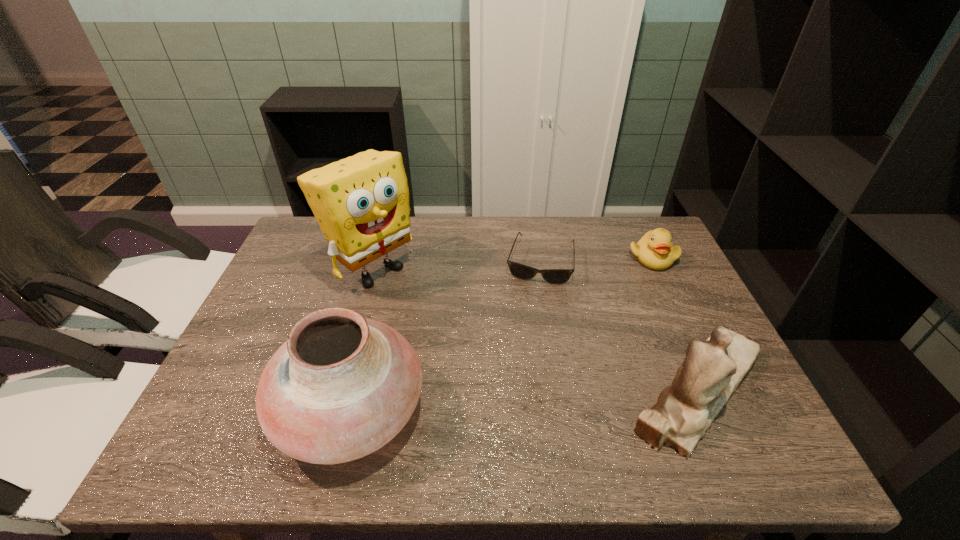
The image size is (960, 540). I want to click on figurine located in the near edge section of the desktop, so click(x=711, y=372).

Where is `pottery at the left edge`? This screenshot has height=540, width=960. pottery at the left edge is located at coordinates (342, 386).

At what (x,y) coordinates should I click in order to perform the action: click on sponge located at the left edge. Please return your answer as a coordinate pair (x, y). Looking at the image, I should click on (361, 203).

The image size is (960, 540). Find the location of `figurine situated at the right edge`. figurine situated at the right edge is located at coordinates (711, 372).

You are a GUI agent. You are given a task and a screenshot of the screen. Output one action in this format:
    pyautogui.click(x=<x>, y=<y>)
    Task: Click on the duckling located at the right edge
    The image size is (960, 540).
    Given the screenshot: What is the action you would take?
    pyautogui.click(x=654, y=250)

This screenshot has height=540, width=960. Find the location of `object that is at the far left corner`. object that is at the far left corner is located at coordinates (361, 203).

Locate an element on the screen. The height and width of the screenshot is (540, 960). object that is at the near left corner is located at coordinates (342, 386).

The width and height of the screenshot is (960, 540). I want to click on object that is at the far right corner, so click(x=654, y=250).

I want to click on object positioned at the near right corner, so click(711, 372).

This screenshot has height=540, width=960. I want to click on vacant position at the far edge of the desktop, so click(439, 254).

What is asked
Please give the data above again with every "figurine" renamed to "statuette" and nothing else changed. Leave the pictures out.

Written response
The image size is (960, 540). I want to click on statuette located in the near edge section of the desktop, so click(x=711, y=372).

Where is `pottery at the left edge`? This screenshot has height=540, width=960. pottery at the left edge is located at coordinates (342, 386).

At what (x,y) coordinates should I click in order to perform the action: click on sponge located at the left edge. Please return your answer as a coordinate pair (x, y). Looking at the image, I should click on (361, 203).

The image size is (960, 540). Find the location of `statuette situated at the right edge`. statuette situated at the right edge is located at coordinates (711, 372).

You are a GUI agent. You are given a task and a screenshot of the screen. Output one action in this format:
    pyautogui.click(x=<x>, y=<y>)
    Task: Click on the duckling located at the right edge
    The image size is (960, 540).
    Given the screenshot: What is the action you would take?
    pyautogui.click(x=654, y=250)

This screenshot has height=540, width=960. Find the location of `object that is at the far left corner`. object that is at the far left corner is located at coordinates (361, 203).

Locate an element on the screen. The height and width of the screenshot is (540, 960). object that is at the near left corner is located at coordinates (342, 386).

The width and height of the screenshot is (960, 540). I want to click on object that is at the far right corner, so click(x=654, y=250).

I want to click on object positioned at the near right corner, so click(711, 372).

This screenshot has height=540, width=960. I want to click on vacant position at the far edge of the desktop, so click(439, 254).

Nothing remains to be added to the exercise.